What the exercise asks
Each line of the data that includes "diode" must be copied.

[Change listing data]

####################

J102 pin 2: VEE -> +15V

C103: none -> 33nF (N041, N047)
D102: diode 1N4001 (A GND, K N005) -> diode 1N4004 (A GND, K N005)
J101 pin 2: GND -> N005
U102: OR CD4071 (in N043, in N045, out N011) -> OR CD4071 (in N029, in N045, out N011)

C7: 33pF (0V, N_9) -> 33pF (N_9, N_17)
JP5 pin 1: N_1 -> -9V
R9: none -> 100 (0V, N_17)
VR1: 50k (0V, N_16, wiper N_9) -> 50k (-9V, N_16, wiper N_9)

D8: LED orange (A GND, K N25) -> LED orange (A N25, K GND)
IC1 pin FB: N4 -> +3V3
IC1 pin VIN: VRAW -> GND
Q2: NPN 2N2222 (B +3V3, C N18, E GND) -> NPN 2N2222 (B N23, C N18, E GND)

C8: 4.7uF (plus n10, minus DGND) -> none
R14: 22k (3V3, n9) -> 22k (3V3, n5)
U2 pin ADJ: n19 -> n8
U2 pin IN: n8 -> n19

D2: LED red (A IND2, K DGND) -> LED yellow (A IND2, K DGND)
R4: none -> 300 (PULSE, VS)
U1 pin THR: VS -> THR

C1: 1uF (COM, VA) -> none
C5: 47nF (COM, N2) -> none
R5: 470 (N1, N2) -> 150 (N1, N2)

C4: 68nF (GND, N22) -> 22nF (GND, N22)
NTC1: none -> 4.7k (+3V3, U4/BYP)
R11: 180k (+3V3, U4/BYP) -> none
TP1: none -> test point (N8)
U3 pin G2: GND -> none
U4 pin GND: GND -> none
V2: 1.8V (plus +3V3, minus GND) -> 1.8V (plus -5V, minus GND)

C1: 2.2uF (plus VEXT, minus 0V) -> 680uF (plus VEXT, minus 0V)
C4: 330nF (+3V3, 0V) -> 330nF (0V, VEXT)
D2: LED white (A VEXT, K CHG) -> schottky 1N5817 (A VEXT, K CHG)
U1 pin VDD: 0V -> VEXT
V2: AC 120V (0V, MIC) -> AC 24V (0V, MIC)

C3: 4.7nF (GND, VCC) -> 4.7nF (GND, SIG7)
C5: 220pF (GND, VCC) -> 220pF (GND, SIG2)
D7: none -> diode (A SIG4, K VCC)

####################

Result of the exercise
D102: diode 1N4001 (A GND, K N005) -> diode 1N4004 (A GND, K N005)
D7: none -> diode (A SIG4, K VCC)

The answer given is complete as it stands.